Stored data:
[Start of section]

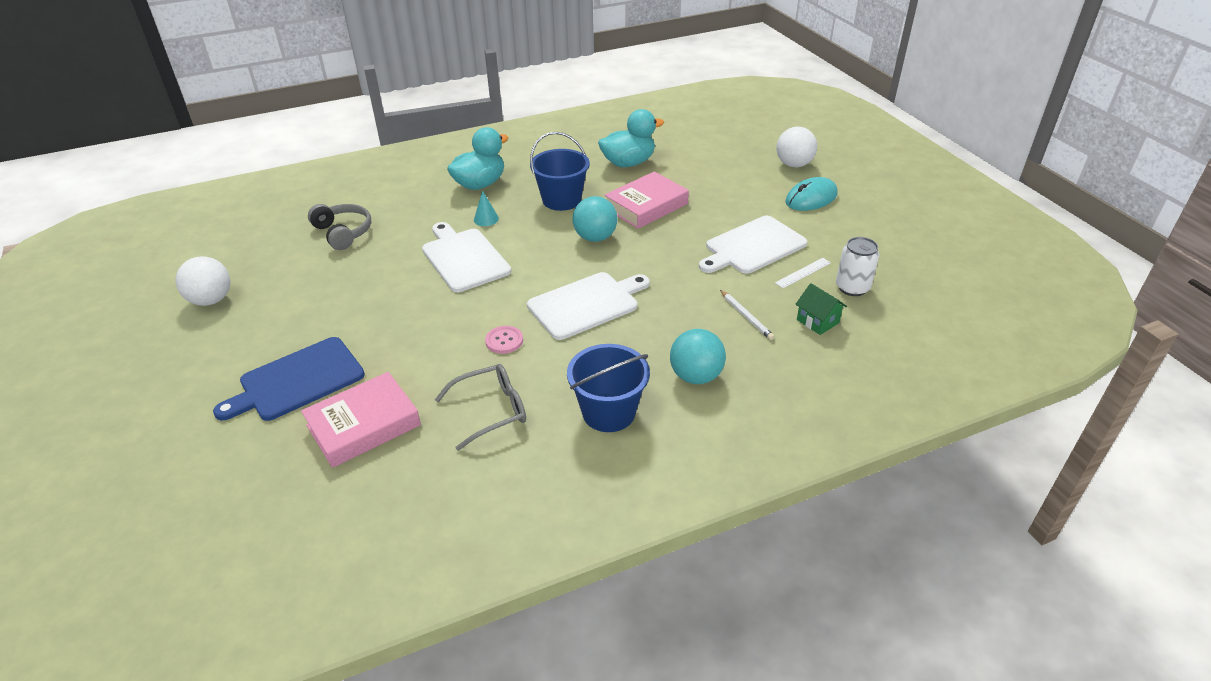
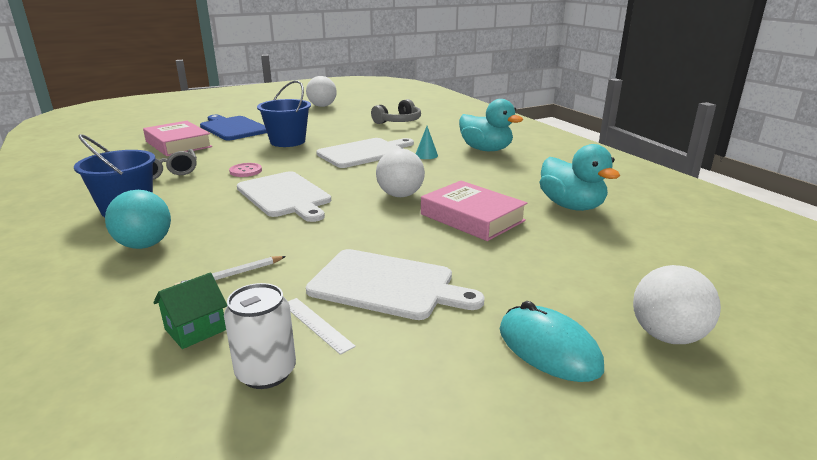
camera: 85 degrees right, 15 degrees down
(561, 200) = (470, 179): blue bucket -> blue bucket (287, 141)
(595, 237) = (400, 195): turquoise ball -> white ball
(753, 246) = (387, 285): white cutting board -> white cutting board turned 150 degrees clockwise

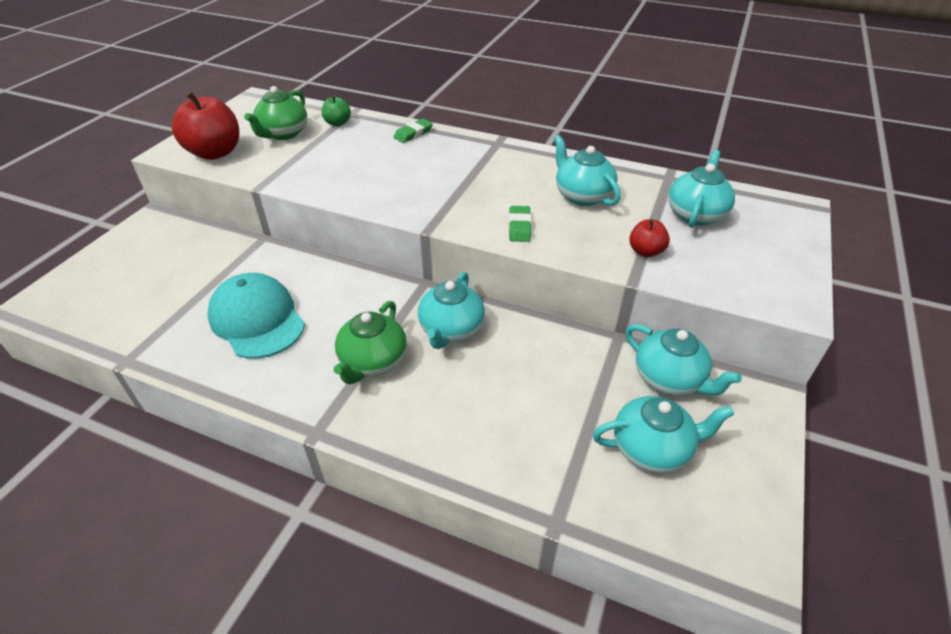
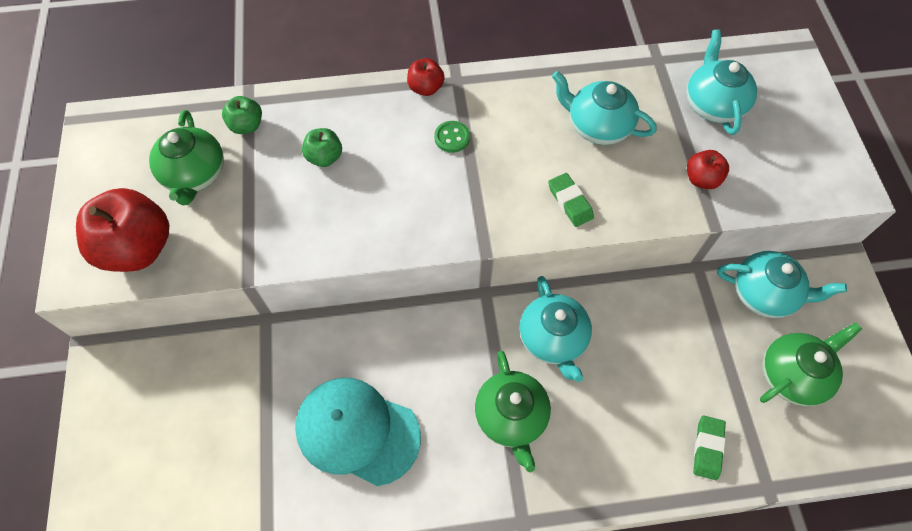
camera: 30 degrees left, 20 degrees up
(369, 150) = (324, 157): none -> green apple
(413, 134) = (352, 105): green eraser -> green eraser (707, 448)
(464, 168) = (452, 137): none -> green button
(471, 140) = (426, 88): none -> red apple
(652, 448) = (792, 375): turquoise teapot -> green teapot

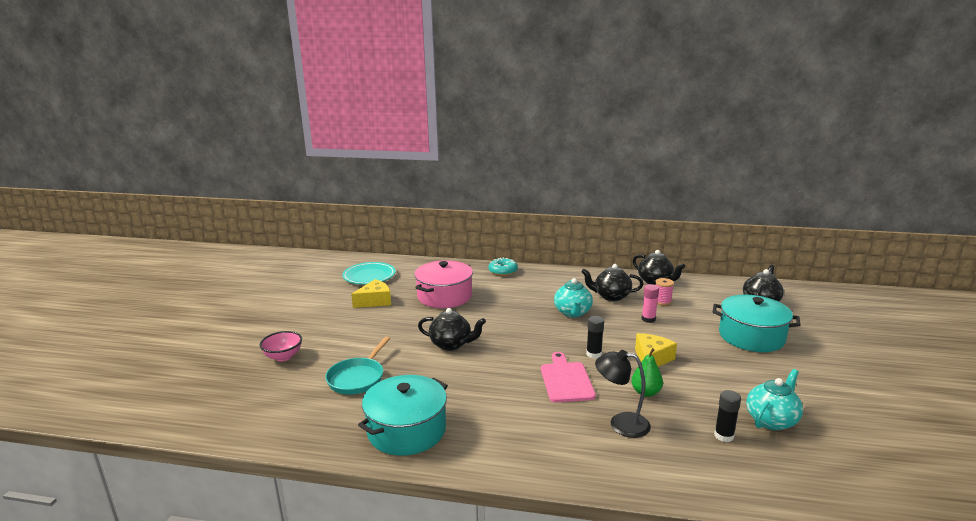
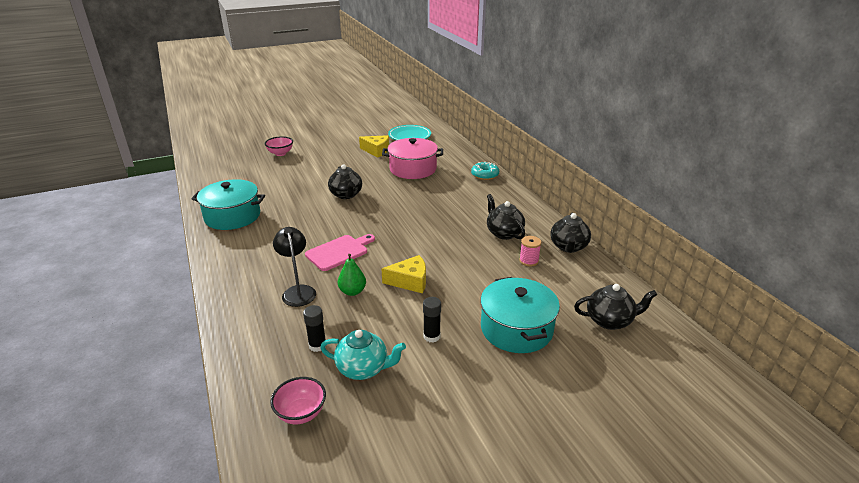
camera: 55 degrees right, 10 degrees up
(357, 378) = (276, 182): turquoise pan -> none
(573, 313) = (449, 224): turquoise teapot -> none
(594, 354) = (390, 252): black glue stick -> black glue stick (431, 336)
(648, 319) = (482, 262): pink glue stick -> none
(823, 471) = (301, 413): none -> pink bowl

[End of section]

▶ **Directions for this task**
Quote the data exactly, leaving every image out of the copy.

▶ **Problem solution**
camera: 85 degrees right, 15 degrees down
(561, 200) = (470, 179): blue bucket -> blue bucket (287, 141)
(595, 237) = (400, 195): turquoise ball -> white ball
(753, 246) = (387, 285): white cutting board -> white cutting board turned 150 degrees clockwise

camera: 30 degrees left, 20 degrees up
(369, 150) = (324, 157): none -> green apple
(413, 134) = (352, 105): green eraser -> green eraser (707, 448)
(464, 168) = (452, 137): none -> green button
(471, 140) = (426, 88): none -> red apple
(652, 448) = (792, 375): turquoise teapot -> green teapot

camera: 55 degrees right, 10 degrees up
(357, 378) = (276, 182): turquoise pan -> none
(573, 313) = (449, 224): turquoise teapot -> none
(594, 354) = (390, 252): black glue stick -> black glue stick (431, 336)
(648, 319) = (482, 262): pink glue stick -> none
(823, 471) = (301, 413): none -> pink bowl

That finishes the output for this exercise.